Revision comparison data
__________________________________________________

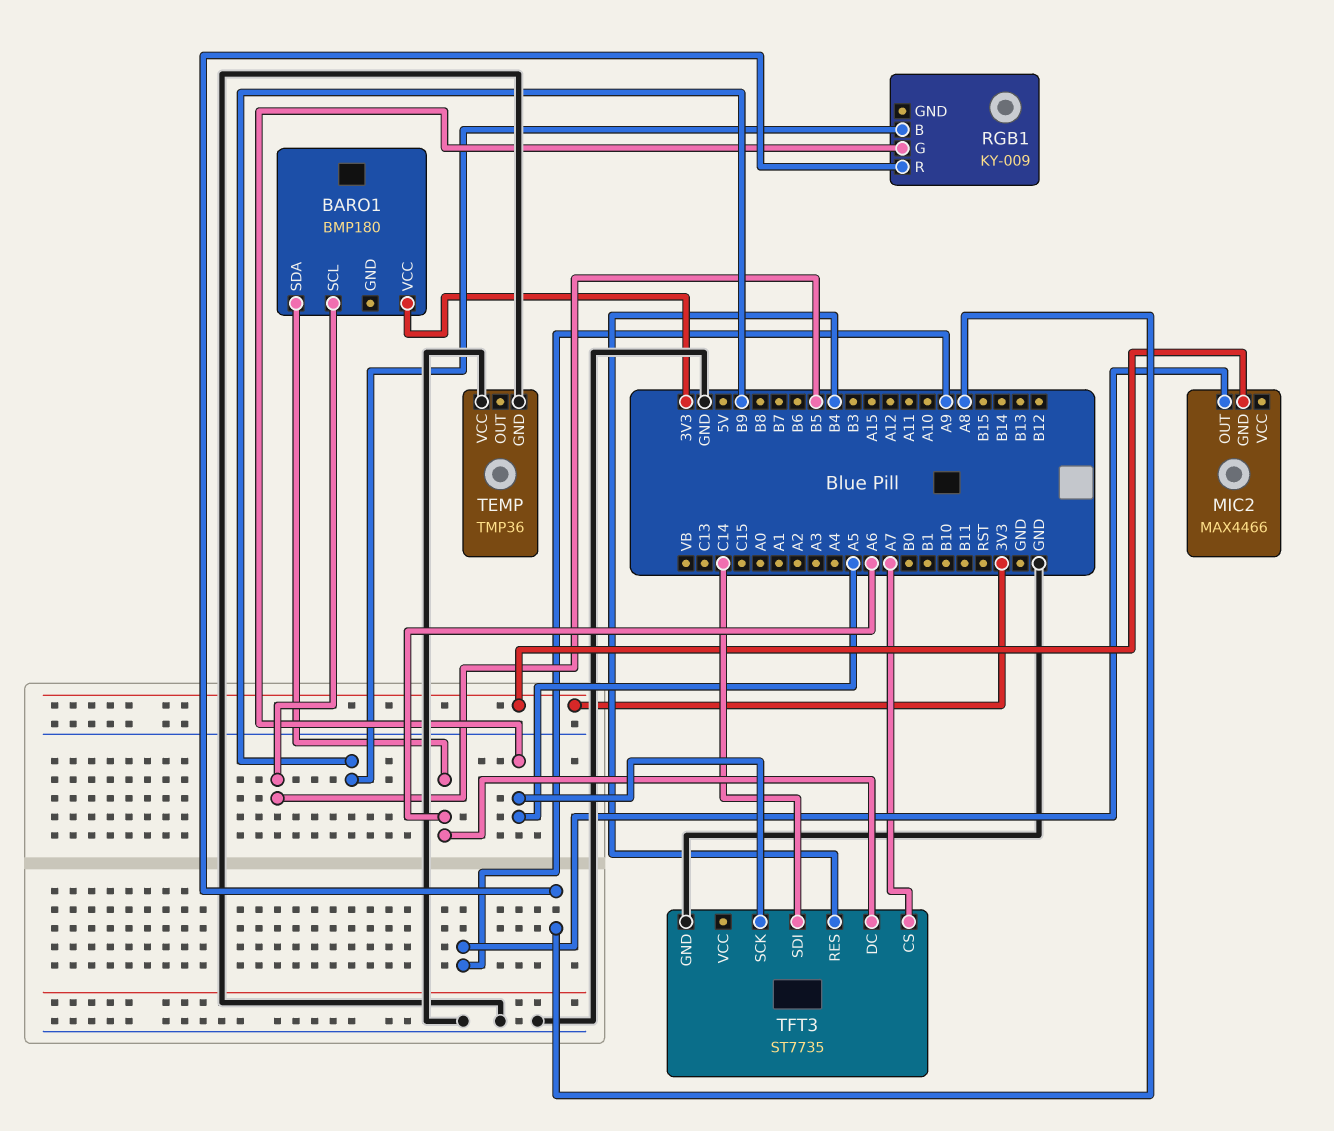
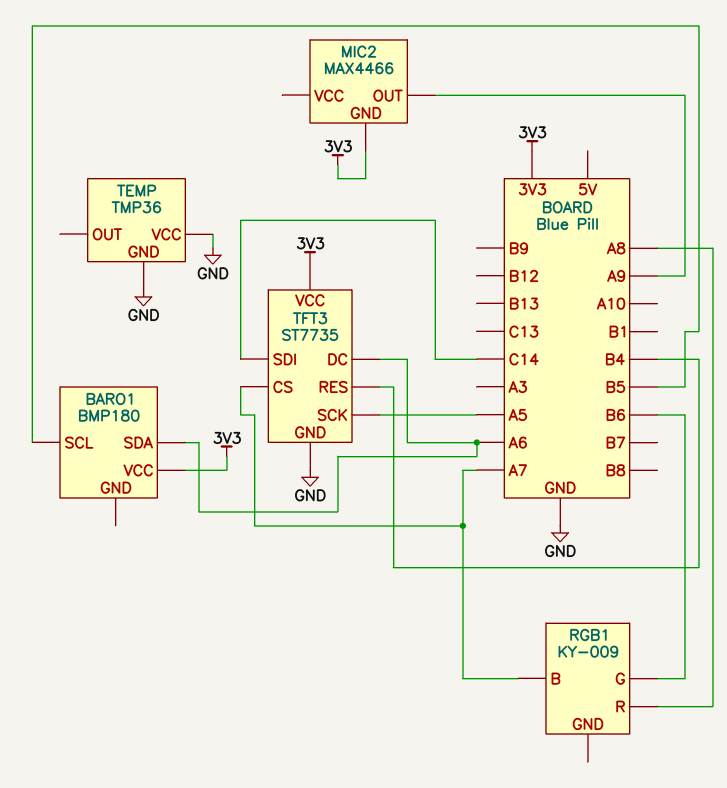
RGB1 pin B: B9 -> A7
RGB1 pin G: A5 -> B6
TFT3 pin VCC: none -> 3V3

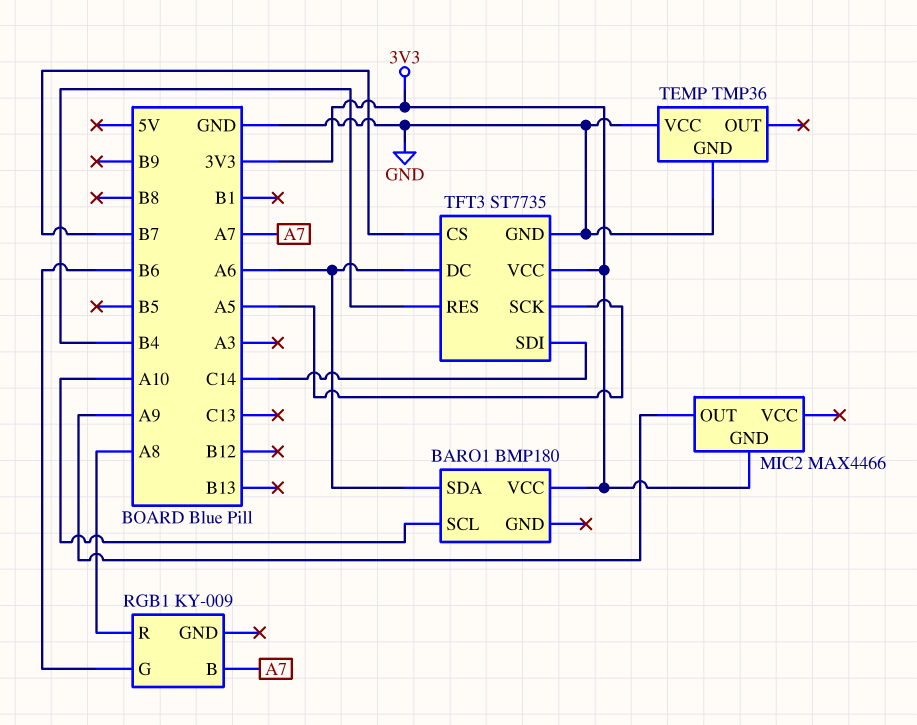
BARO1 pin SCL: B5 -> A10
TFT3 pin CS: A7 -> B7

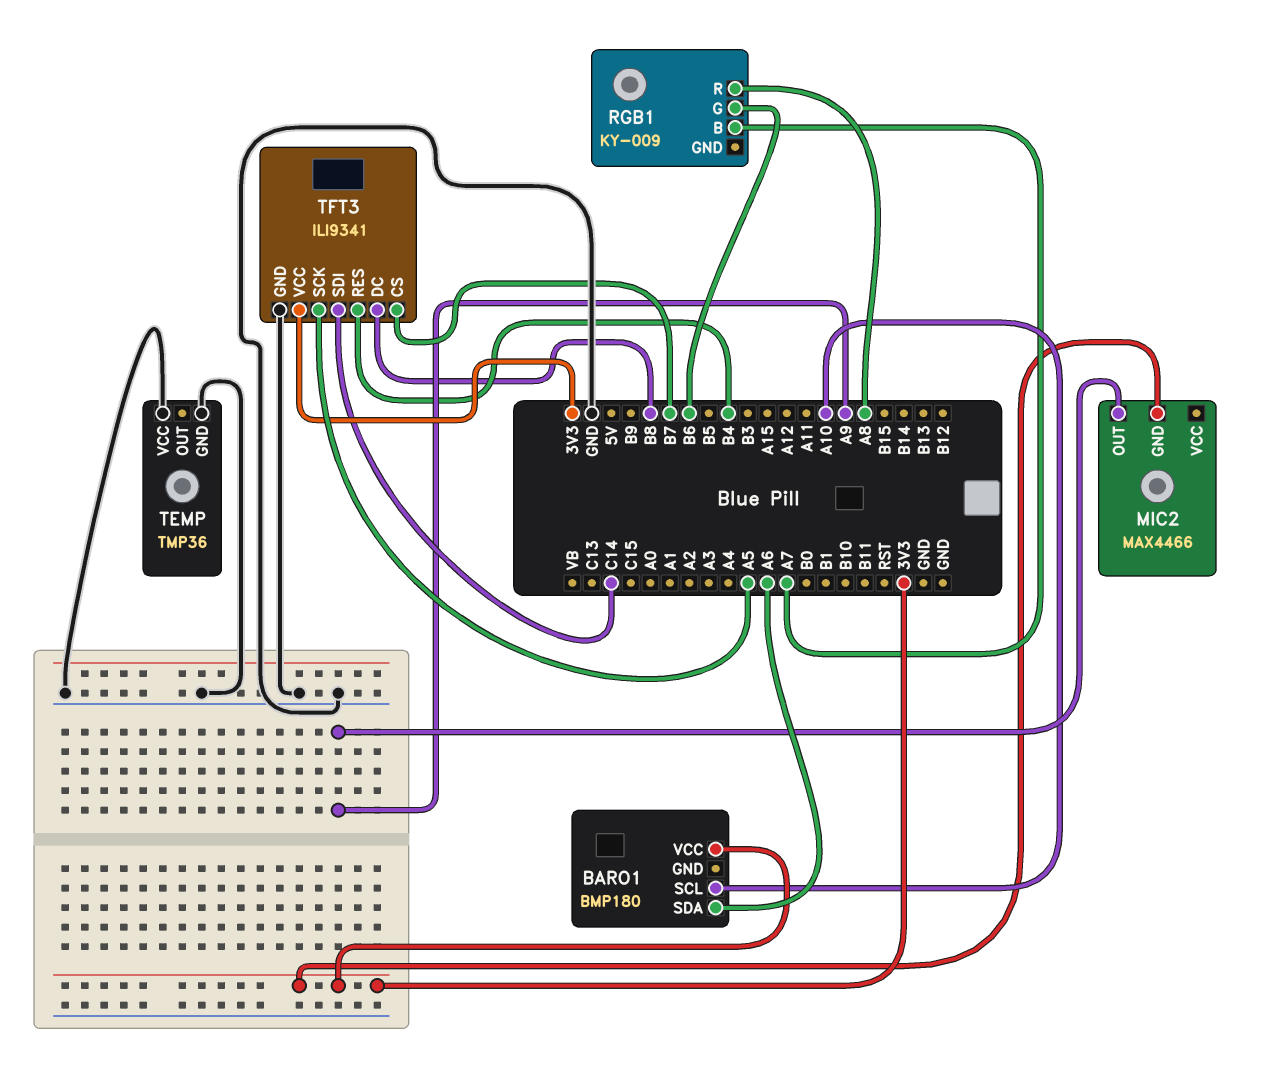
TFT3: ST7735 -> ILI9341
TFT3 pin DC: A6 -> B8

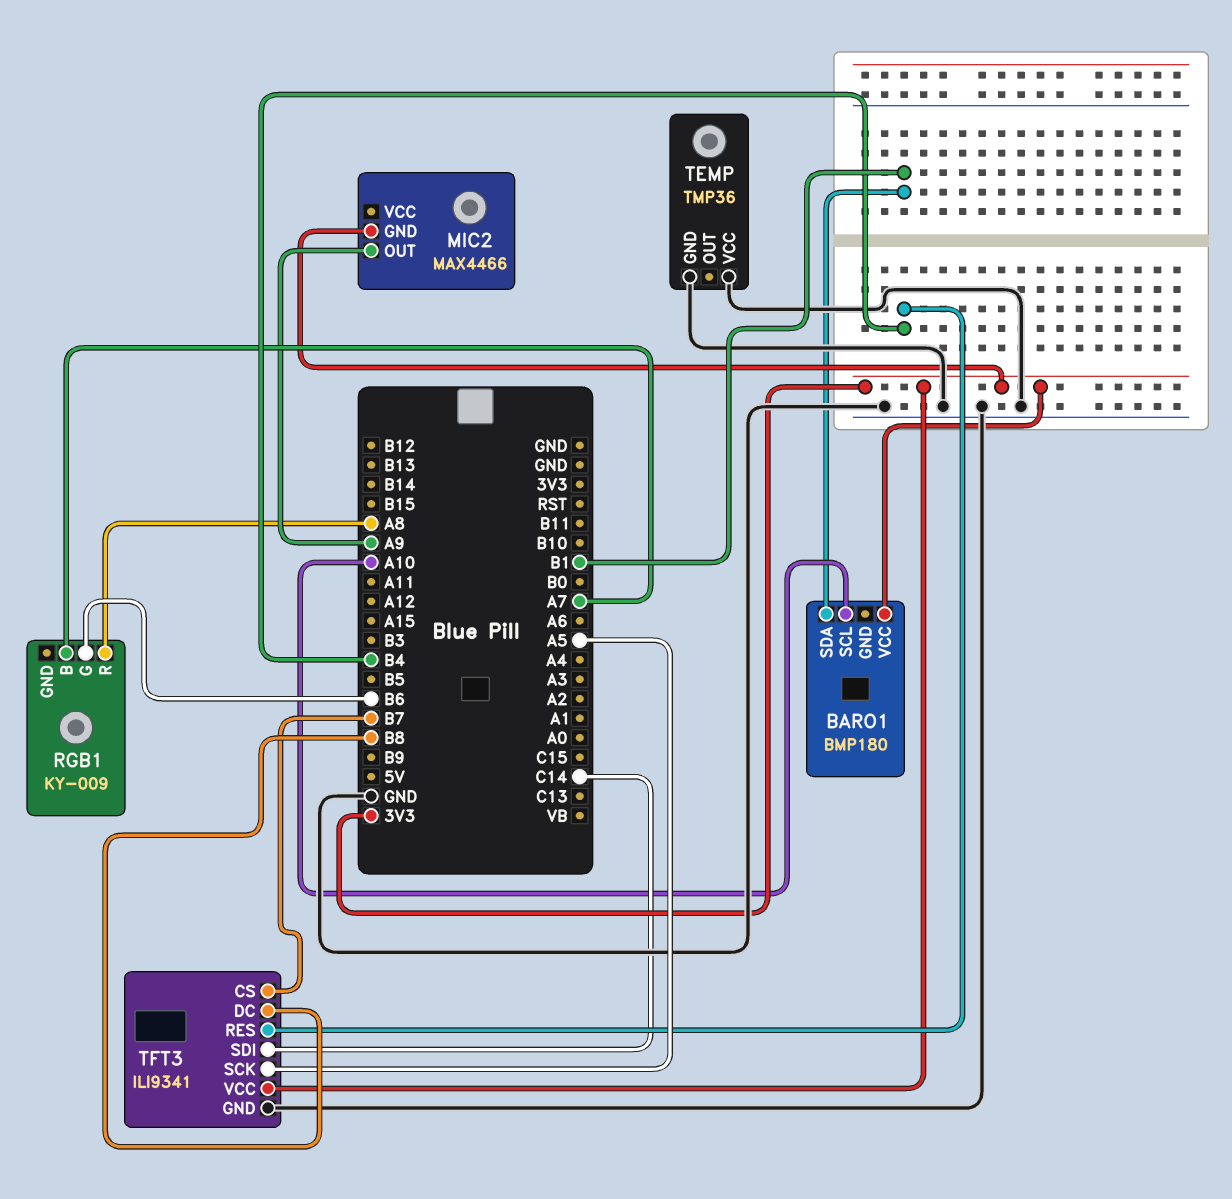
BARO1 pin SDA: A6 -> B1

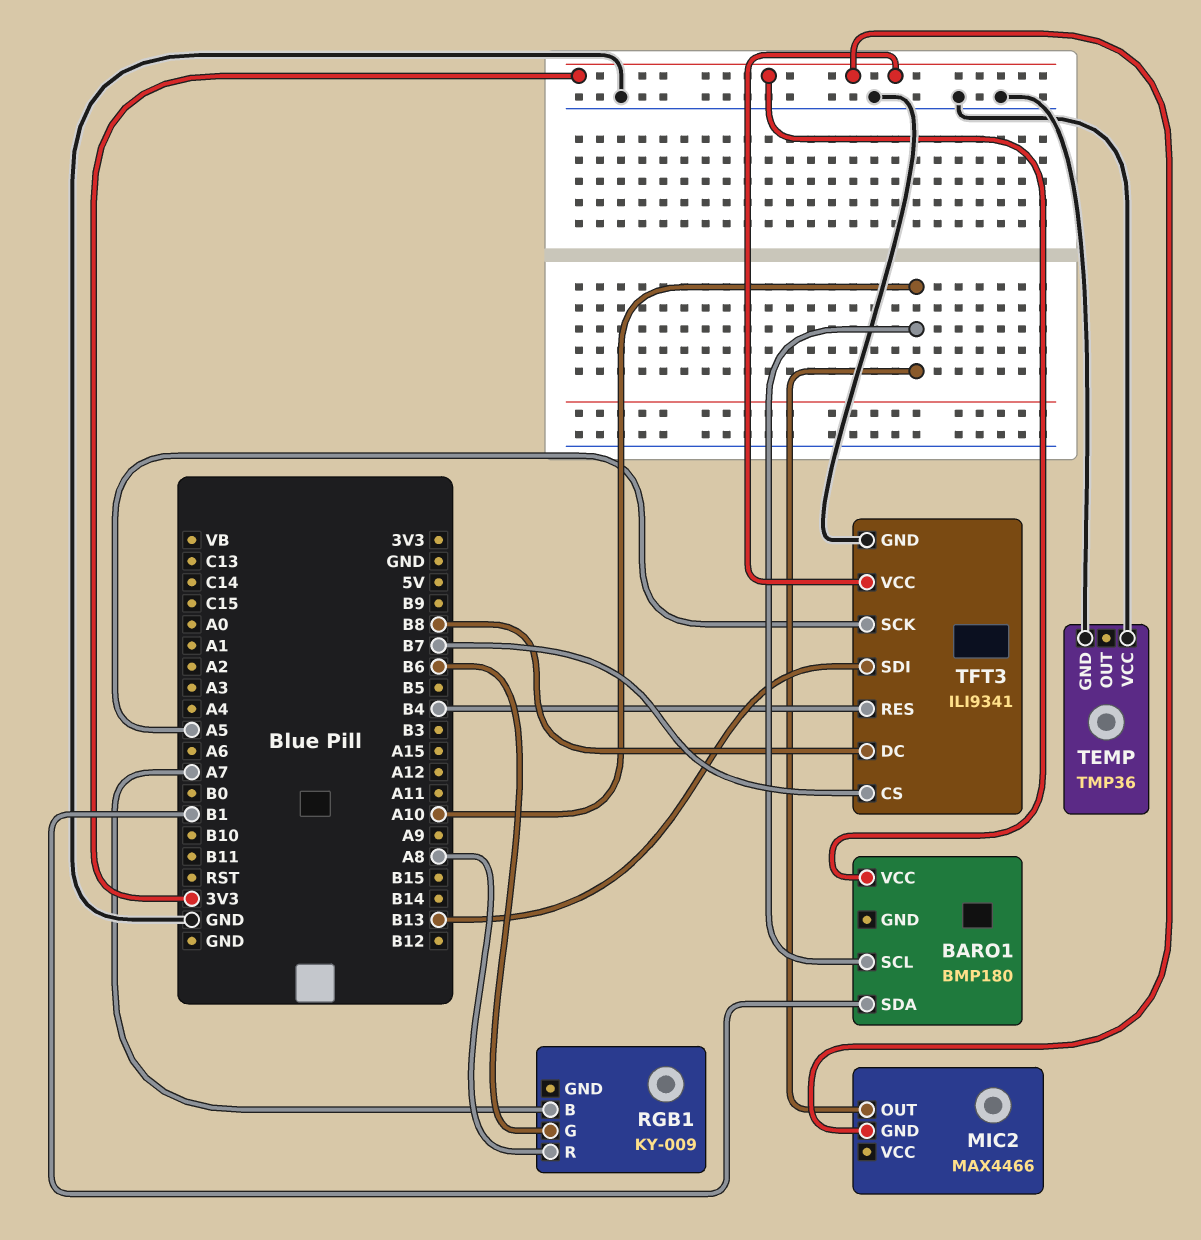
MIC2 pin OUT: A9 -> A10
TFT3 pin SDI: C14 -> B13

__________________________________________________

Task requirements – Please give the entries above again exactly as written, leaving out any pictures.

Your solution –
RGB1 pin B: B9 -> A7
RGB1 pin G: A5 -> B6
TFT3 pin VCC: none -> 3V3

BARO1 pin SCL: B5 -> A10
TFT3 pin CS: A7 -> B7

TFT3: ST7735 -> ILI9341
TFT3 pin DC: A6 -> B8

BARO1 pin SDA: A6 -> B1

MIC2 pin OUT: A9 -> A10
TFT3 pin SDI: C14 -> B13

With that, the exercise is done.